RECORDED DATA:
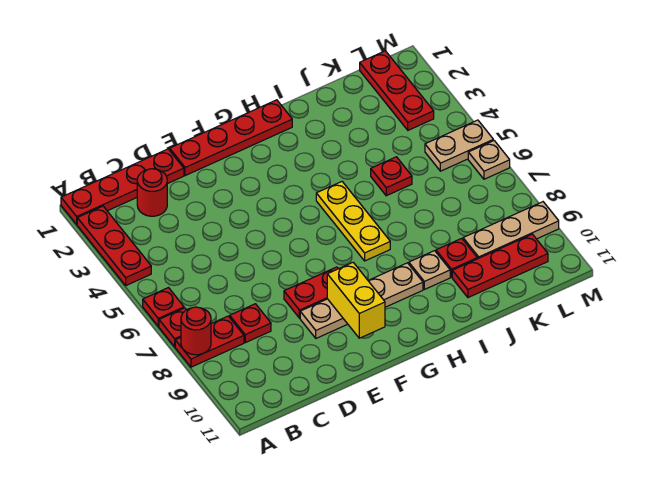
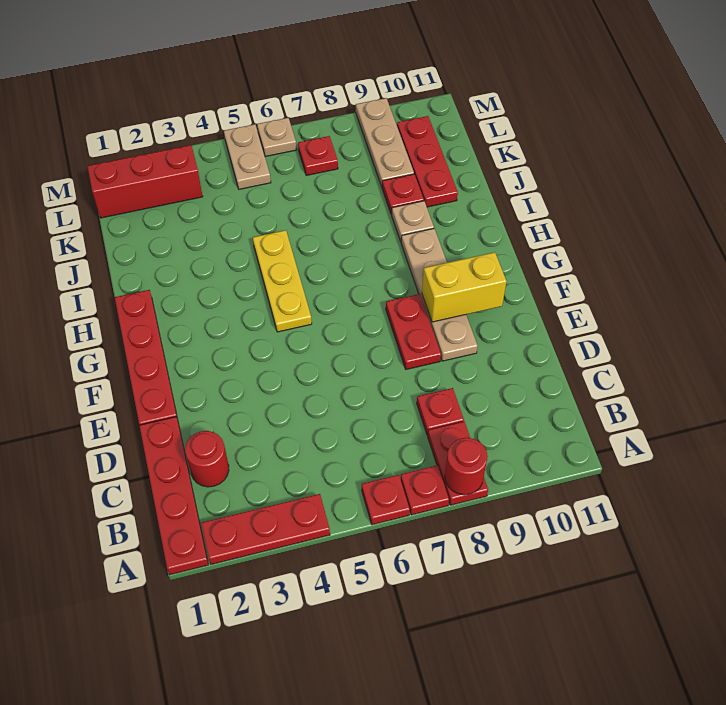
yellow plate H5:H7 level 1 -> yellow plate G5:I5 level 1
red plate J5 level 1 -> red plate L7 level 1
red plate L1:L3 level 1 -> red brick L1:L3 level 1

EXERCISE BRIEF:
Without copying any picture, repeat the full listing above word for word.

SOLUTION TO THE EXERCISE:
yellow plate H5:H7 level 1 -> yellow plate G5:I5 level 1
red plate J5 level 1 -> red plate L7 level 1
red plate L1:L3 level 1 -> red brick L1:L3 level 1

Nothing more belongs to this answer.